**The problem**
Look through the entries below, please, and copy every line with the word "donut".

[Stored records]
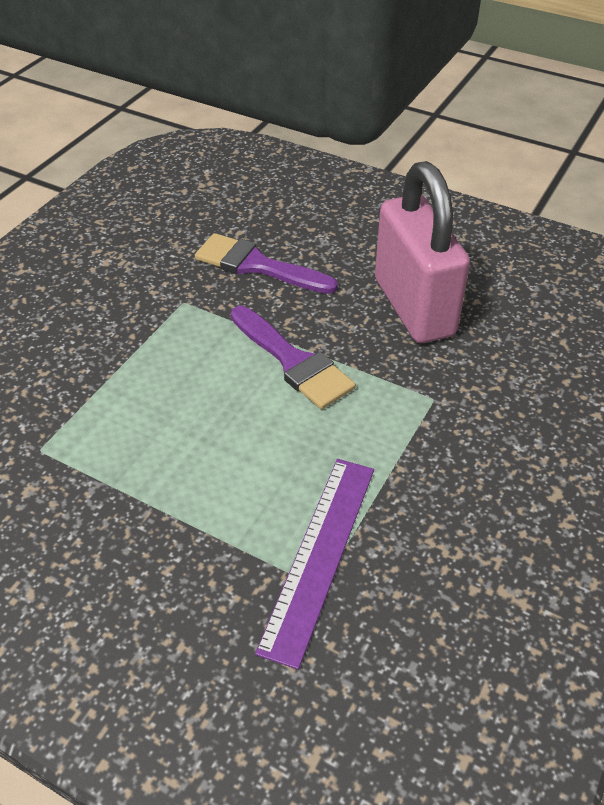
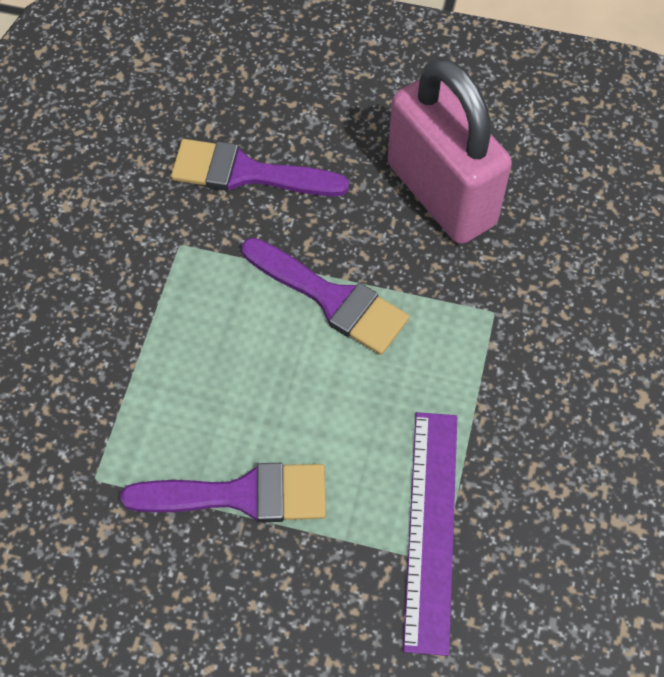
camera: 15 degrees left, 15 degrees up
(157, 489) = (241, 495): none -> purple brush

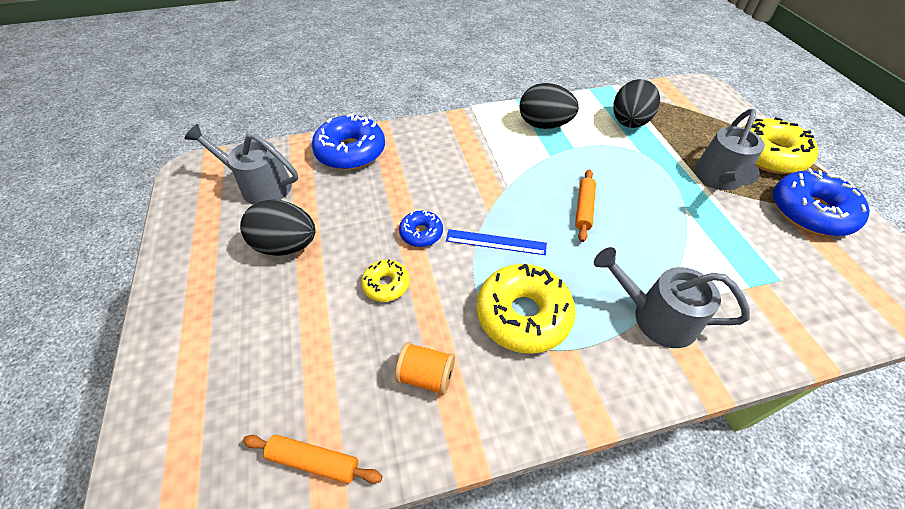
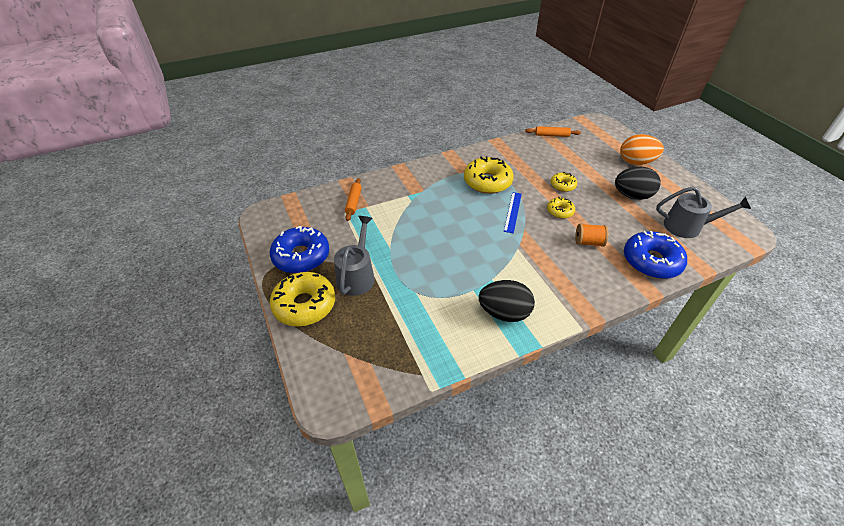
camera: 170 degrees right, 5 degrees down
(204, 324) = (636, 162): none -> orange egg
(421, 233) = (560, 211): blue donut -> yellow donut
(426, 376) = (523, 158): orange spool -> orange spool (588, 242)
(496, 242) = (512, 212): blue ruler -> blue ruler turned 75 degrees counterclockwise
(583, 209) = (461, 239): orange rolling pin -> orange rolling pin (354, 202)
(629, 123) = (423, 327): black egg -> none
(655, 316) = (420, 188): grey watering can -> none

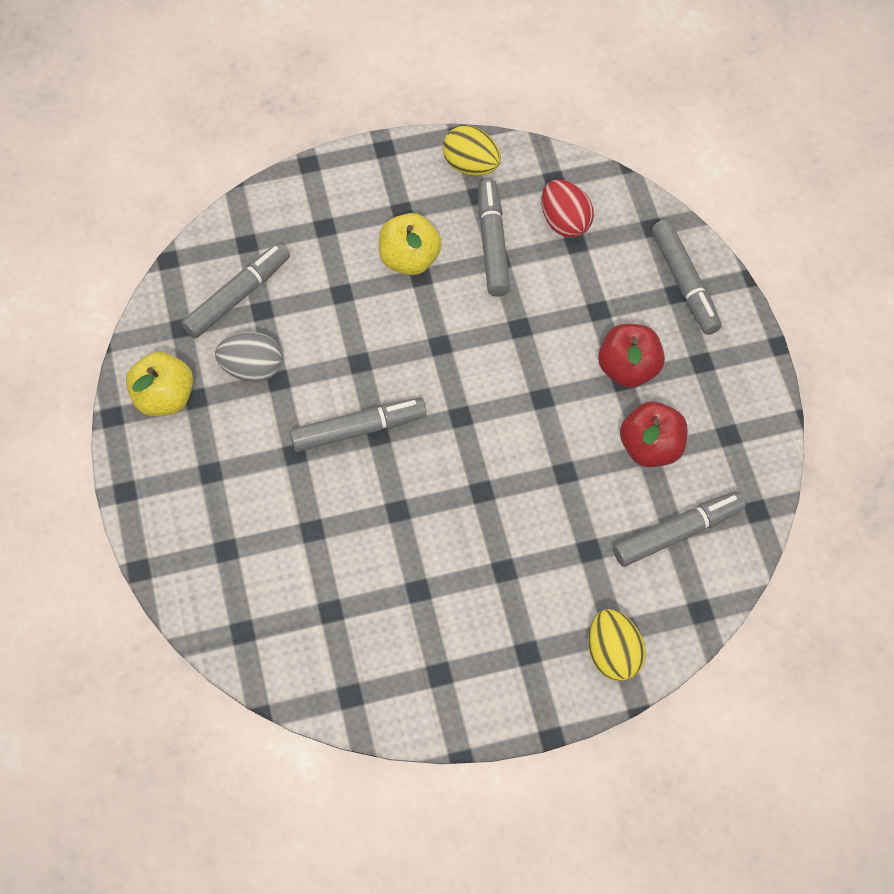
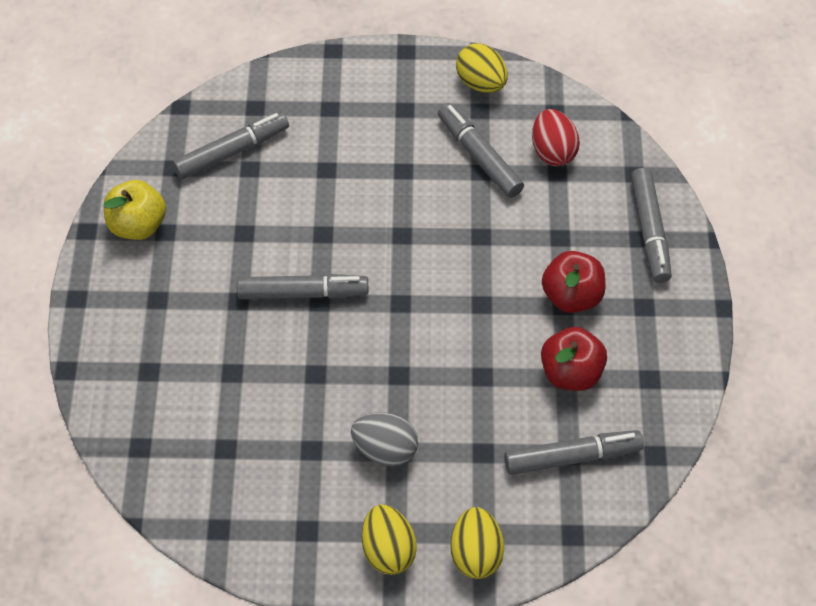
camera: 15 degrees right, 5 degrees down
(252, 368) = (224, 217): grey egg -> grey egg (385, 449)
(409, 259) = (398, 153): yellow apple -> none
(492, 243) = (479, 156): grey marker -> grey marker turned 45 degrees counterclockwise
(526, 672) = (388, 550): none -> yellow egg

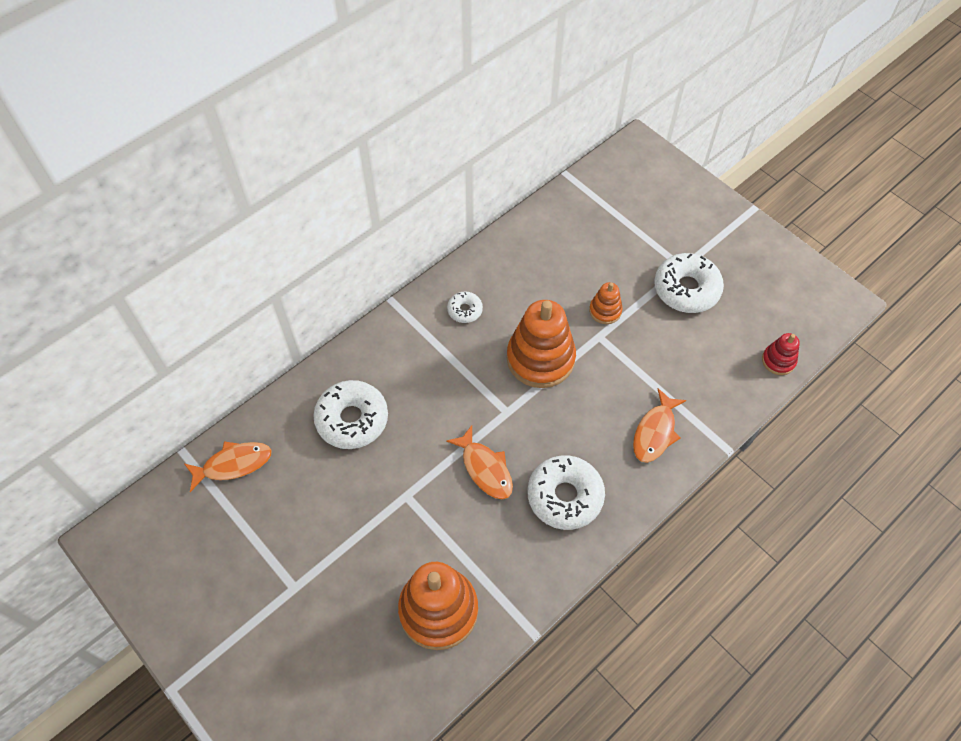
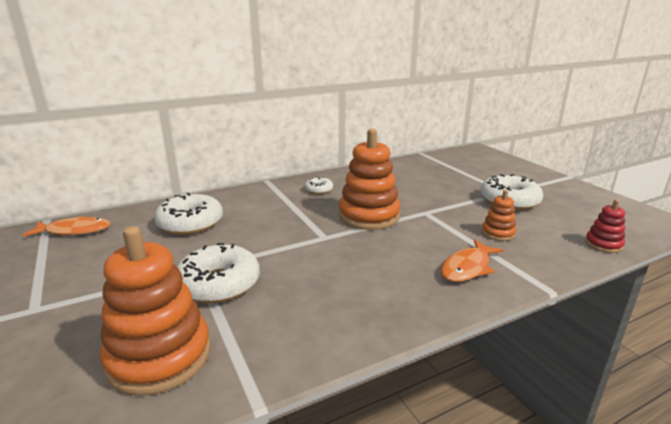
camera: 15 degrees right, 35 degrees down
(485, 468) = (284, 264): orange fish -> none
(565, 496) = (355, 294): white donut -> white donut (219, 284)
(605, 311) = (434, 202): orange stacking toy -> orange stacking toy (498, 233)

**Reply**
(421, 233) = (560, 211): blue donut -> yellow donut
(565, 496) = (355, 294): white donut -> white donut (219, 284)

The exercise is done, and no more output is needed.